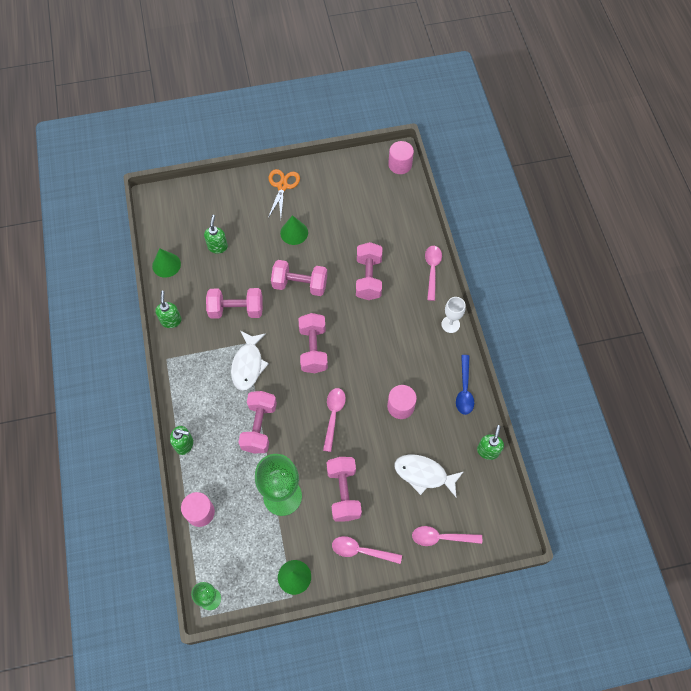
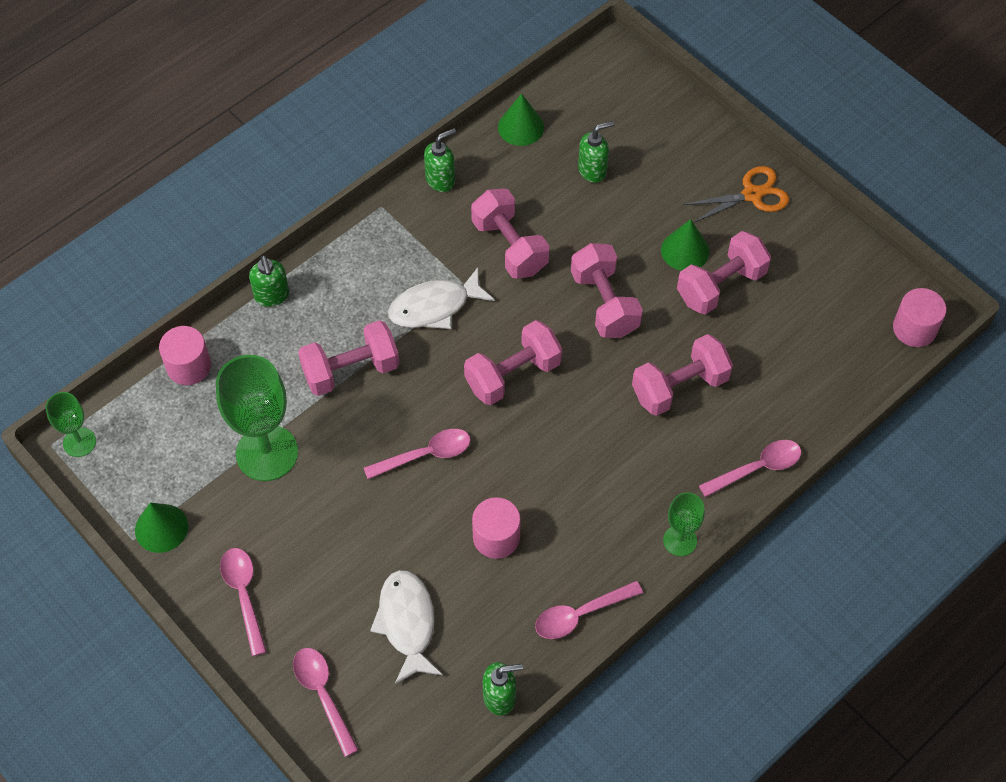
camera: 60 degrees right, 5 degrees down
(343, 492) = (317, 528): pink dumbbell -> pink dumbbell (721, 286)
(450, 324) = (680, 540): white goblet -> green goblet
(464, 389) = (581, 614): blue spoon -> pink spoon

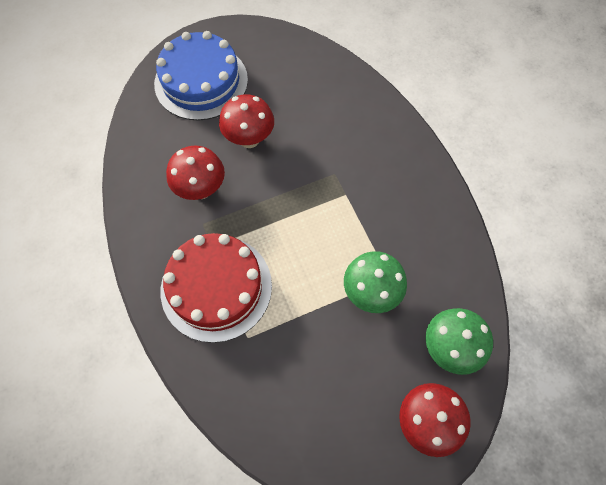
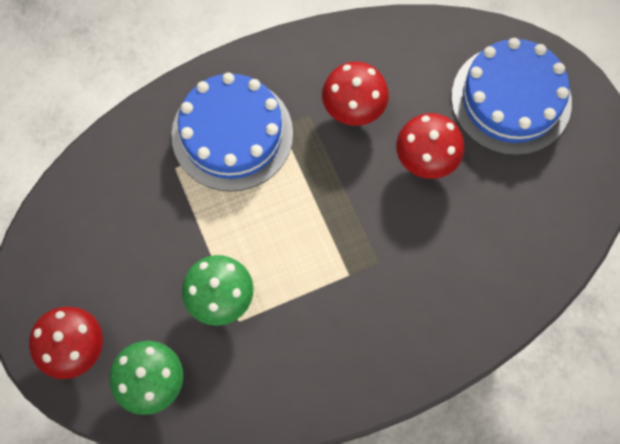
camera: 90 degrees right, 5 degrees up
(216, 287) = (232, 134): red cake -> blue cake

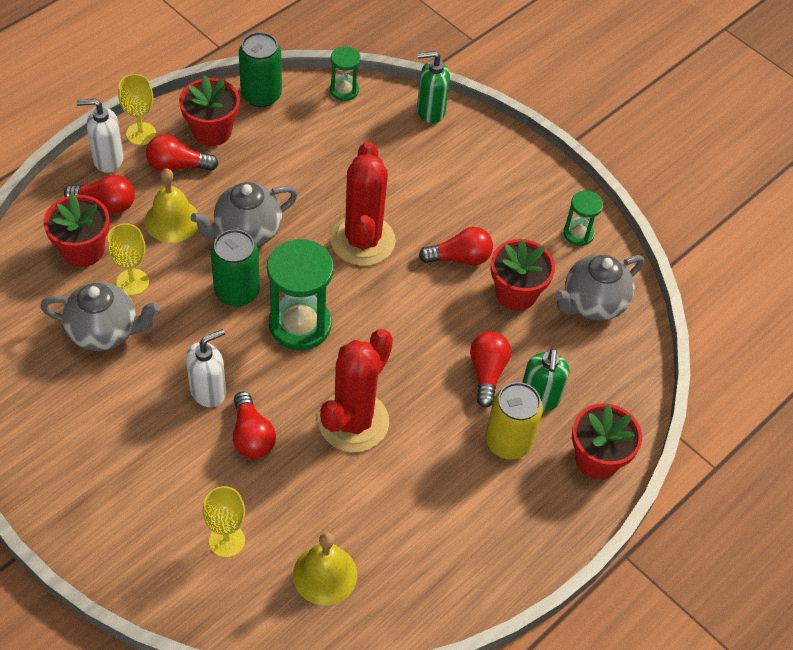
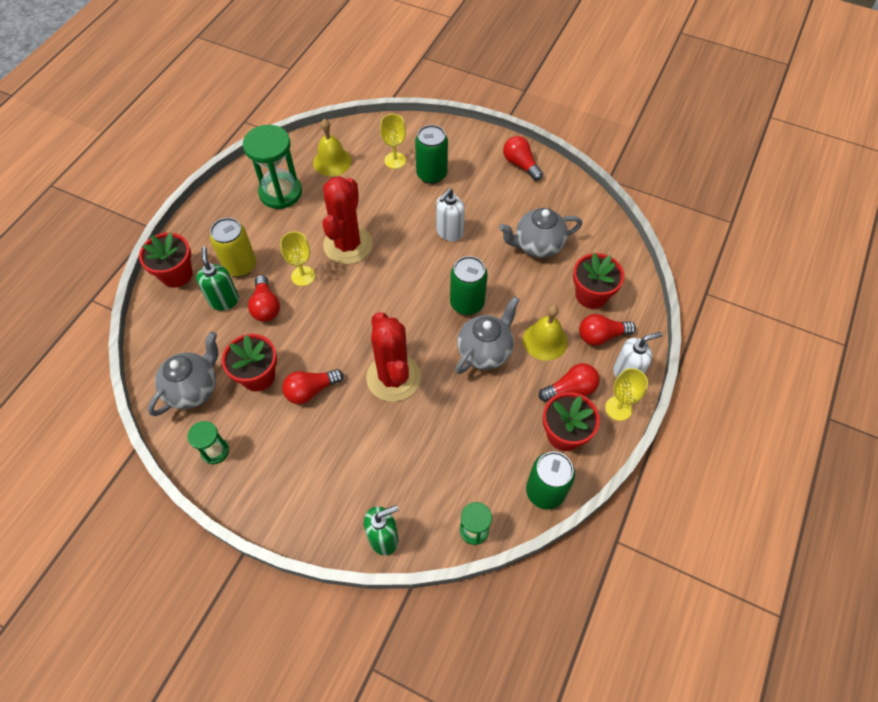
camera: 165 degrees right, 5 degrees up
(132, 282) = (542, 284): yellow goblet -> yellow goblet (303, 276)
(184, 494) = (431, 174): none -> green can
(251, 436) = (408, 216): red light bulb -> red light bulb (520, 164)
(300, 325) = (411, 295): green hourglass -> green hourglass (280, 192)

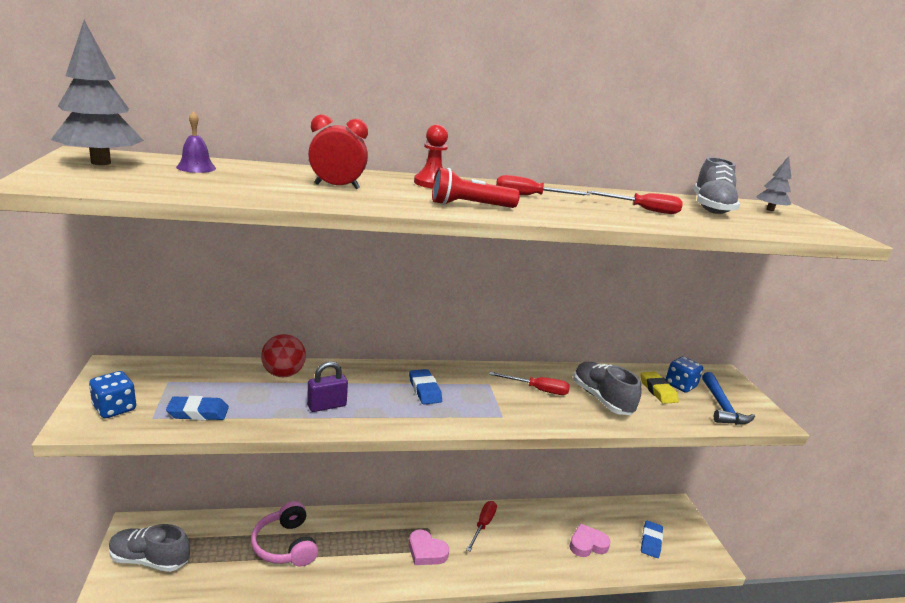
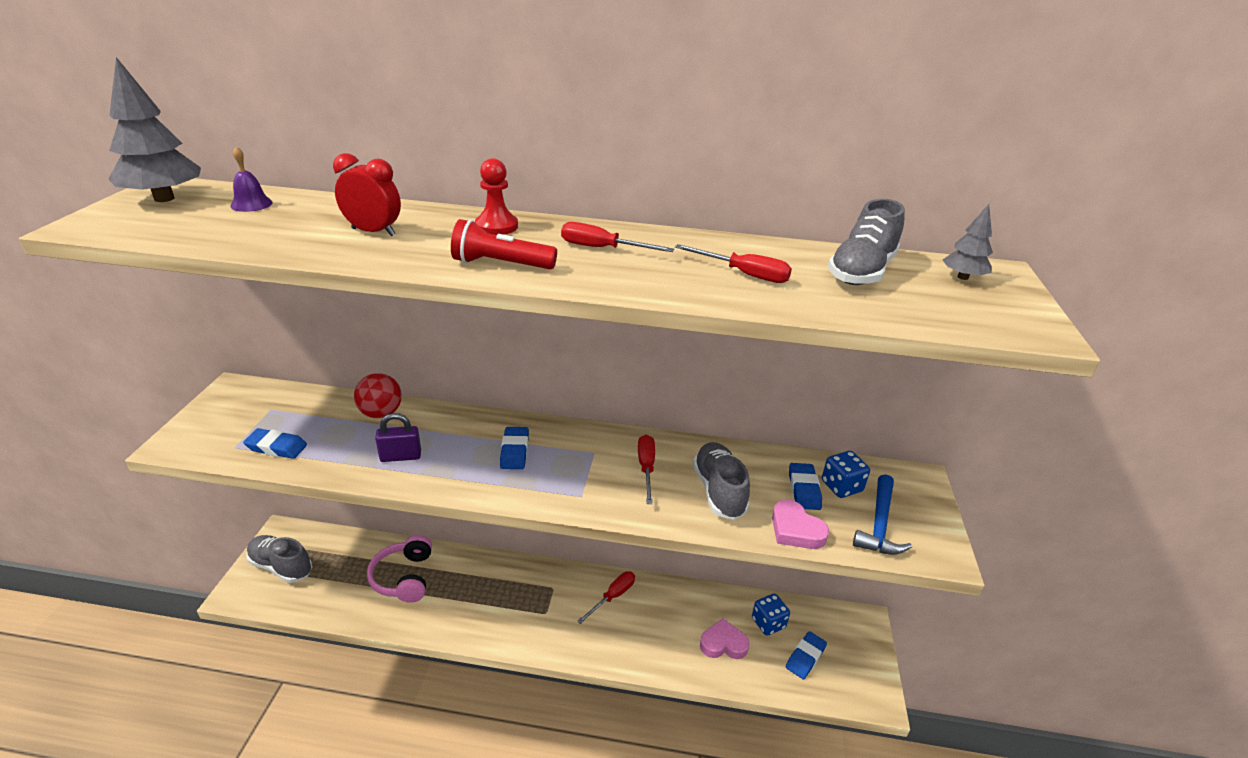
camera: 20 degrees right, 10 degrees up
(114, 408) = (209, 433): blue dice -> blue dice (768, 623)
(426, 551) = (538, 613): pink heart -> pink heart (795, 530)
(537, 390) = (646, 468): red screwdriver -> red screwdriver turned 120 degrees counterclockwise
(657, 390) = (804, 489): yellow eraser -> blue eraser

- - -

* _PROBLEM TO WORK ON_:
When you come to the line containing "(464, 389) = (581, 614): blue" in the records above, repeat that line and all lines after it exactly, but not the pictures.

* _ANSWER TO THE PROBLEM_:
(464, 389) = (581, 614): blue spoon -> pink spoon

camera: 90 degrees right, 5 degrees up
(216, 287) = (232, 134): red cake -> blue cake

camera: 165 degrees right, 5 degrees up
(132, 282) = (542, 284): yellow goblet -> yellow goblet (303, 276)
(184, 494) = (431, 174): none -> green can
(251, 436) = (408, 216): red light bulb -> red light bulb (520, 164)
(300, 325) = (411, 295): green hourglass -> green hourglass (280, 192)

camera: 20 degrees right, 10 degrees up
(114, 408) = (209, 433): blue dice -> blue dice (768, 623)
(426, 551) = (538, 613): pink heart -> pink heart (795, 530)
(537, 390) = (646, 468): red screwdriver -> red screwdriver turned 120 degrees counterclockwise
(657, 390) = (804, 489): yellow eraser -> blue eraser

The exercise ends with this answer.